■ Aim ■
Show each of the lines below that contains the string "bass".

##### Data for this task #####

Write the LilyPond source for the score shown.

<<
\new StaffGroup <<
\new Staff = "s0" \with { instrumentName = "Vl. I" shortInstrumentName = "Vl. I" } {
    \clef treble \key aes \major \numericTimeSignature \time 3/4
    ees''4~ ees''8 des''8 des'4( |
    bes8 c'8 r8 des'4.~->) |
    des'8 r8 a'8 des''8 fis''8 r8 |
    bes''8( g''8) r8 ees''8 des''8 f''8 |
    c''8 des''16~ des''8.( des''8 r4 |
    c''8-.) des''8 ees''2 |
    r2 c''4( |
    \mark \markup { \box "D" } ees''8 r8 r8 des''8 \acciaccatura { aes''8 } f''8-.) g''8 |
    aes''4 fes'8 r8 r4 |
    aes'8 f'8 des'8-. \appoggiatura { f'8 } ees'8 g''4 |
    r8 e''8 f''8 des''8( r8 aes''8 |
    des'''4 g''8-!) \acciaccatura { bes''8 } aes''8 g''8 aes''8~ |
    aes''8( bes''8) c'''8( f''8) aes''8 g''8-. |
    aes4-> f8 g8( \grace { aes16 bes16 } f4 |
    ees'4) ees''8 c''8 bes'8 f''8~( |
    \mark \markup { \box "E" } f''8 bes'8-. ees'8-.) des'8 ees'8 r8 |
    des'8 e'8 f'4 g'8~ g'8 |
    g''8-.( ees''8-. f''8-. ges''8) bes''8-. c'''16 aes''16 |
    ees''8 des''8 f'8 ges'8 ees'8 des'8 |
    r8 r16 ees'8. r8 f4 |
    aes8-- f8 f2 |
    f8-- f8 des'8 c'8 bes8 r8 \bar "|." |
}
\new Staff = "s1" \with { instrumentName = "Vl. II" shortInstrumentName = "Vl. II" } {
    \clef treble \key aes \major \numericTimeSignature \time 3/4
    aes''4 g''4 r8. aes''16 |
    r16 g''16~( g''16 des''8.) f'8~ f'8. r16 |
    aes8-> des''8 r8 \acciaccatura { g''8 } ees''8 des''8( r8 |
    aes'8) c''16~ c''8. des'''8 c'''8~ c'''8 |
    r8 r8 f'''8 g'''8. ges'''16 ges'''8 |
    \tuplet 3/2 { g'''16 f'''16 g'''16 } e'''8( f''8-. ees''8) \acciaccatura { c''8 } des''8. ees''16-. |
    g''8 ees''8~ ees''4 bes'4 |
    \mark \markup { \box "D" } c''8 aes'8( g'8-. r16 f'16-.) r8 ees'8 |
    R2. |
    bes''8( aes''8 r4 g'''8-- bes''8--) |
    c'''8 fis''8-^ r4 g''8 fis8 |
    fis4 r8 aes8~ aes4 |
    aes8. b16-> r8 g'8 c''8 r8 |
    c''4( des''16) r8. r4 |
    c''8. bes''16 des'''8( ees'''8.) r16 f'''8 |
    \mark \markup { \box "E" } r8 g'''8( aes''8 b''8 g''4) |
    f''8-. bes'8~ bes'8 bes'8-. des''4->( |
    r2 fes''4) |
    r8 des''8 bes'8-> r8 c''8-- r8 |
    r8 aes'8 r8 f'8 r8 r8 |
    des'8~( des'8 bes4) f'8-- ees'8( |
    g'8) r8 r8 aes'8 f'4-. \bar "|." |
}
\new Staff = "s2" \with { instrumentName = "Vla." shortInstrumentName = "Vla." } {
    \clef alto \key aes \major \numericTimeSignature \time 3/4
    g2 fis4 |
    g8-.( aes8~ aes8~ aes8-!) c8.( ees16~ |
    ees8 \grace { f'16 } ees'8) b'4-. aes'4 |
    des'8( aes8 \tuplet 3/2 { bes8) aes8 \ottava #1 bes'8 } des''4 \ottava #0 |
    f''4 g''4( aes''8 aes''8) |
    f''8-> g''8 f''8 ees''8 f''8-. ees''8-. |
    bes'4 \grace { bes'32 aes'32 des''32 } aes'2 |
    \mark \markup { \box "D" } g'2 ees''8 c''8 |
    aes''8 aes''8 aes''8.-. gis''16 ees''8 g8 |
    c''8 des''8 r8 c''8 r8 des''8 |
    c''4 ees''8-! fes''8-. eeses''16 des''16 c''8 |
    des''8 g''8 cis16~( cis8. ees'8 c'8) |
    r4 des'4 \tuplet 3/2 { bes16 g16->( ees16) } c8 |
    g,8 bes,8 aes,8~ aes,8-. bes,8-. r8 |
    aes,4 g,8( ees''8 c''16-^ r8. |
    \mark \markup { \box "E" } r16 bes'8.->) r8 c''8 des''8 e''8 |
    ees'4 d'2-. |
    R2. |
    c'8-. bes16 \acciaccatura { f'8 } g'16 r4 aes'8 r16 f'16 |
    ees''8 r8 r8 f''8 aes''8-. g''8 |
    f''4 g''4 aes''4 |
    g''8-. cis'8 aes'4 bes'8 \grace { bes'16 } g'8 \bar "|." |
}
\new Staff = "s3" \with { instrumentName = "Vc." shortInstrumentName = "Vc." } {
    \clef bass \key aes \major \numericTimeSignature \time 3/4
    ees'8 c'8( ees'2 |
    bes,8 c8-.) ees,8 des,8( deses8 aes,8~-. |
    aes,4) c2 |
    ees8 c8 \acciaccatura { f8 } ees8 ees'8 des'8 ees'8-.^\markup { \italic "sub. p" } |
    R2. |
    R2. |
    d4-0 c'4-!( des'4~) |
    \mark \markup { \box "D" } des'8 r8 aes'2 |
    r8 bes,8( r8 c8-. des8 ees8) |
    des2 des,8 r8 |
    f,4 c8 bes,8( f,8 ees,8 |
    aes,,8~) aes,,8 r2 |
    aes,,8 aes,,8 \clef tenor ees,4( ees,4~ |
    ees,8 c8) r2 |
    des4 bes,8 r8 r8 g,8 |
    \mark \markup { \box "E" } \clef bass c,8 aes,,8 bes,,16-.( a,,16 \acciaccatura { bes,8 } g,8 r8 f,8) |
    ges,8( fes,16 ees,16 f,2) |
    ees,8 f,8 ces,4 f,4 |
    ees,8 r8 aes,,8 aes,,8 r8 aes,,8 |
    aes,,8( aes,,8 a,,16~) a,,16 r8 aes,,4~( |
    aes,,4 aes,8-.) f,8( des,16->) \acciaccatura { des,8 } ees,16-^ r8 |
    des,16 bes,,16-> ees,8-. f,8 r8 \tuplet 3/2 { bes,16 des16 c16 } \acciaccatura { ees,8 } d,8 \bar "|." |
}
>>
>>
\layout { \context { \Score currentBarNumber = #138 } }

#####

■ Answer in full ■
    \clef bass \key aes \major \numericTimeSignature \time 3/4
    \mark \markup { \box "E" } \clef bass c,8 aes,,8 bes,,16-.( a,,16 \acciaccatura { bes,8 } g,8 r8 f,8) |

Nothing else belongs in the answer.